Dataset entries
..............................

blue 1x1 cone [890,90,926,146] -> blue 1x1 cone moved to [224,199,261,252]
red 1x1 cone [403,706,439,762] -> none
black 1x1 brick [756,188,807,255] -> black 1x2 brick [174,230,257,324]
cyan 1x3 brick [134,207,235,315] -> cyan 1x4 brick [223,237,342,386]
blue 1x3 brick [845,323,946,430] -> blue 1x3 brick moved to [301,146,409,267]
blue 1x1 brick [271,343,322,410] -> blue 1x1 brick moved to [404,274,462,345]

..............................

PROBLEM DESCRIPTION —
Give the data back in full, exactly as written.

WRITTEN SOLUTION —
blue 1x1 cone [890,90,926,146] -> blue 1x1 cone moved to [224,199,261,252]
red 1x1 cone [403,706,439,762] -> none
black 1x1 brick [756,188,807,255] -> black 1x2 brick [174,230,257,324]
cyan 1x3 brick [134,207,235,315] -> cyan 1x4 brick [223,237,342,386]
blue 1x3 brick [845,323,946,430] -> blue 1x3 brick moved to [301,146,409,267]
blue 1x1 brick [271,343,322,410] -> blue 1x1 brick moved to [404,274,462,345]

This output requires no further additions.